##### Data for analysis

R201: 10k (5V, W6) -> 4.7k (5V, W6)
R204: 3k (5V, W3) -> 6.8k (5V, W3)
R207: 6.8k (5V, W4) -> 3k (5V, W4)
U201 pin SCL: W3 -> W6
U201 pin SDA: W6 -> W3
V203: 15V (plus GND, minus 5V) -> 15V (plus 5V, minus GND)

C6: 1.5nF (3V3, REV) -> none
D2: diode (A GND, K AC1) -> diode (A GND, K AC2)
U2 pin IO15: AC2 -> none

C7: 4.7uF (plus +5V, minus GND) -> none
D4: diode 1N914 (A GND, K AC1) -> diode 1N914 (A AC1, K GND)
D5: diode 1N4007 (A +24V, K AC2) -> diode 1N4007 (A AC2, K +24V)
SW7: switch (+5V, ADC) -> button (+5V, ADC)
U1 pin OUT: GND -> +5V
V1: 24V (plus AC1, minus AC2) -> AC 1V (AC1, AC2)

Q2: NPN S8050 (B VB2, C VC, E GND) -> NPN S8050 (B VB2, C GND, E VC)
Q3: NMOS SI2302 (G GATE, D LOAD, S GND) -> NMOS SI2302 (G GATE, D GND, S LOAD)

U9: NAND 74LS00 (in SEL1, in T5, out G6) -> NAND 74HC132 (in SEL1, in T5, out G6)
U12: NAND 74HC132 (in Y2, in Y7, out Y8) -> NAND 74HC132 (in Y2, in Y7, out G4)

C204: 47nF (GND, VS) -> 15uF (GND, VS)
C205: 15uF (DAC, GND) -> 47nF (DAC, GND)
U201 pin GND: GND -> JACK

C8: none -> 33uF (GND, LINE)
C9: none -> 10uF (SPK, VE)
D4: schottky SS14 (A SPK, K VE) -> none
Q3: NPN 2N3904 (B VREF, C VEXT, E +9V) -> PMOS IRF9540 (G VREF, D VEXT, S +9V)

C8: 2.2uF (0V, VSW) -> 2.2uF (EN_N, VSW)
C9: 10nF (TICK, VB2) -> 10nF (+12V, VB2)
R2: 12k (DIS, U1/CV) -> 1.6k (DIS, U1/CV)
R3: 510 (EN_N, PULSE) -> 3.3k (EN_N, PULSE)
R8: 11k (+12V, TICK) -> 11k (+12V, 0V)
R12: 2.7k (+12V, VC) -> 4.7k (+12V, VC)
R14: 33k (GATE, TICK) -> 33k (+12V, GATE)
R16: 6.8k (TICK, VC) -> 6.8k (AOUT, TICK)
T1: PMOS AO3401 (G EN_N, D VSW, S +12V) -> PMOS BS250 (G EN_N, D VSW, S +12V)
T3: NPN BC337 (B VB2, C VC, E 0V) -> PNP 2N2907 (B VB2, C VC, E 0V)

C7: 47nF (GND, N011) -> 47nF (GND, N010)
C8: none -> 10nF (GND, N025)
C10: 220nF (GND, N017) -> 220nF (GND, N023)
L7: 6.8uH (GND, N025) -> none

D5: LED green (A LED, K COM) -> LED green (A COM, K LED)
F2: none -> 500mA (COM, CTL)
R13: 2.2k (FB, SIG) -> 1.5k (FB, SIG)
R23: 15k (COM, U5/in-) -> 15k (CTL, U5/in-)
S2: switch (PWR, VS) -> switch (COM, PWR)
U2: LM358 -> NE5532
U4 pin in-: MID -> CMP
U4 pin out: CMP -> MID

##########

Where a line of the entries contains "TICK", report that line.

C9: 10nF (TICK, VB2) -> 10nF (+12V, VB2)
R8: 11k (+12V, TICK) -> 11k (+12V, 0V)
R14: 33k (GATE, TICK) -> 33k (+12V, GATE)
R16: 6.8k (TICK, VC) -> 6.8k (AOUT, TICK)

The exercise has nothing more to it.